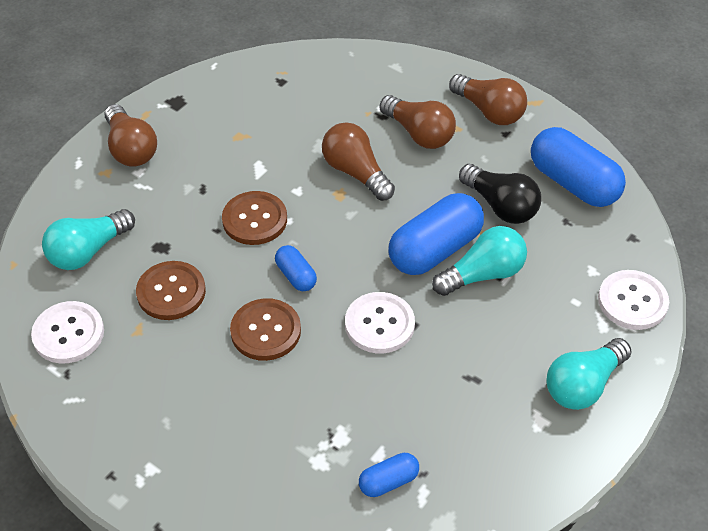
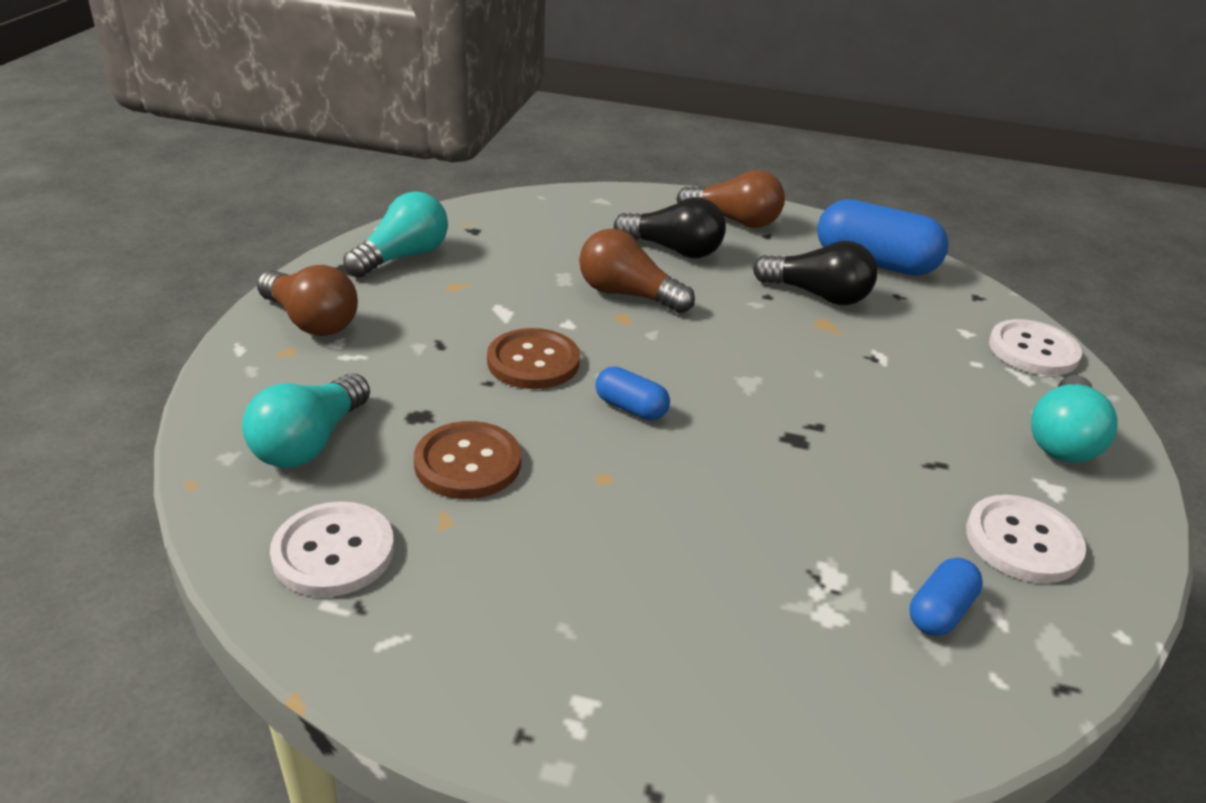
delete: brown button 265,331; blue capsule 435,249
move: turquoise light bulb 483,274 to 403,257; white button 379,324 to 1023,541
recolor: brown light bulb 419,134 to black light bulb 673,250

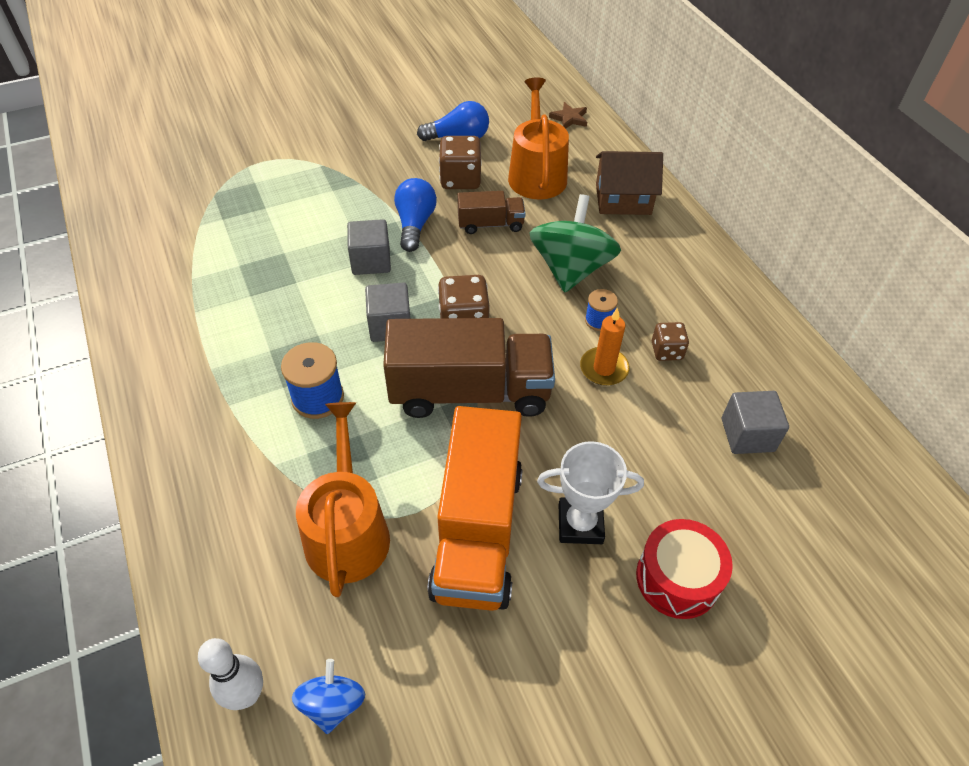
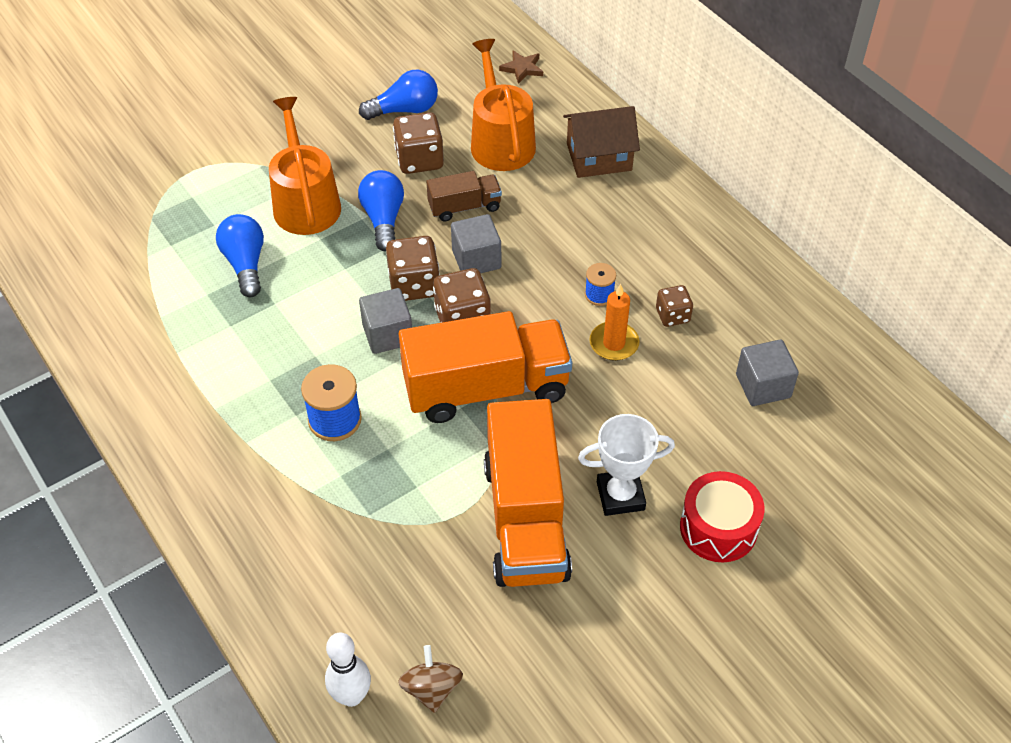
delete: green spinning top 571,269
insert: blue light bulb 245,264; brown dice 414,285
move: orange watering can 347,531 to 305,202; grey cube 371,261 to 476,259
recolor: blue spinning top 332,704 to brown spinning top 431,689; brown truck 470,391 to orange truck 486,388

----

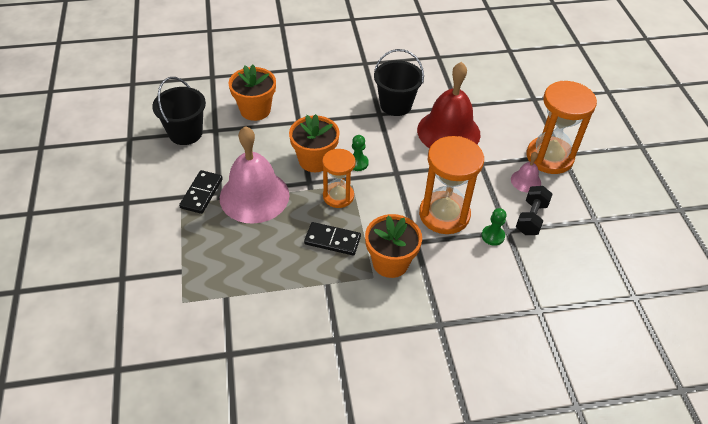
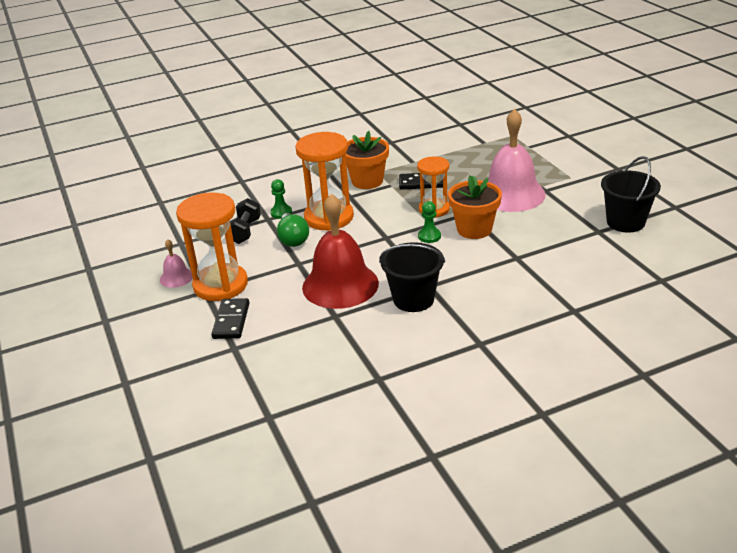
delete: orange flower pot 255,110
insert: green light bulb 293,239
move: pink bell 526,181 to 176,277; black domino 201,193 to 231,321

----

> **TASK GOAL**
All lines in the listing above that contain "button" should be shown.

> **COMPLETED EXERCISE**
delete: brown button 265,331; blue capsule 435,249
move: turquoise light bulb 483,274 to 403,257; white button 379,324 to 1023,541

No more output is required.